» **Task to complete**
Setting aside any pictures, reproduce the data exactly.

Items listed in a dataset
----
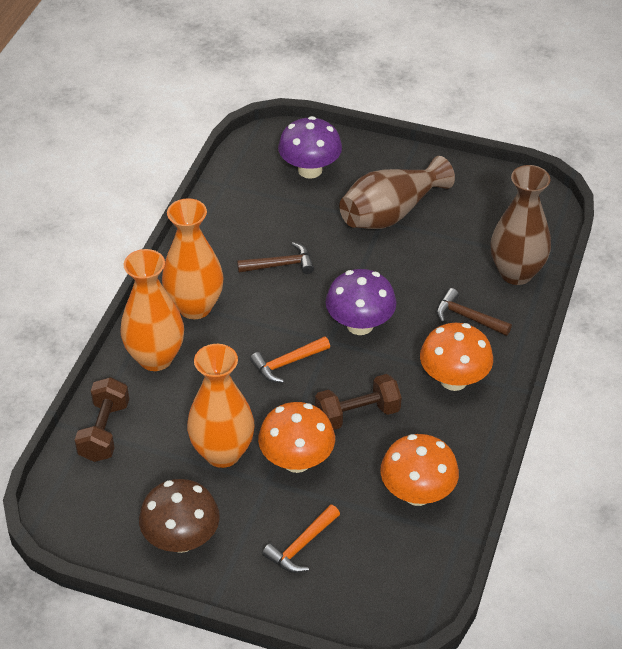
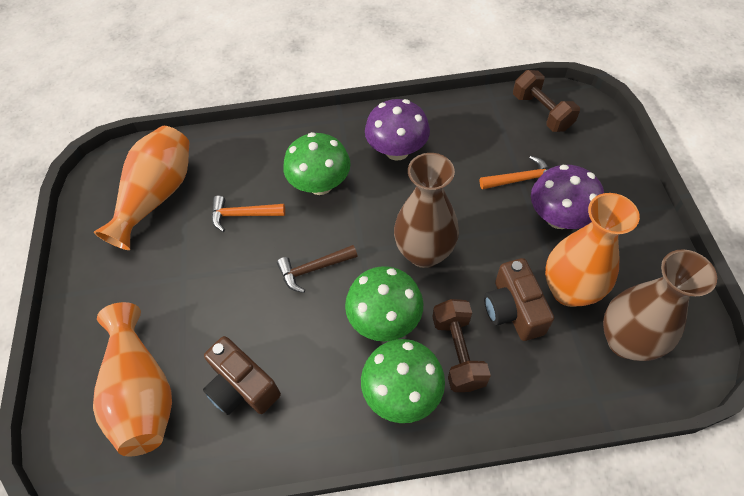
brown camera: 0 -> 2
brown hammer: 2 -> 1
brown mushroom: 1 -> 0
green mushroom: 0 -> 3
orange mushroom: 3 -> 0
----
» **Response to this task**
brown camera: 0 -> 2
brown hammer: 2 -> 1
brown mushroom: 1 -> 0
green mushroom: 0 -> 3
orange mushroom: 3 -> 0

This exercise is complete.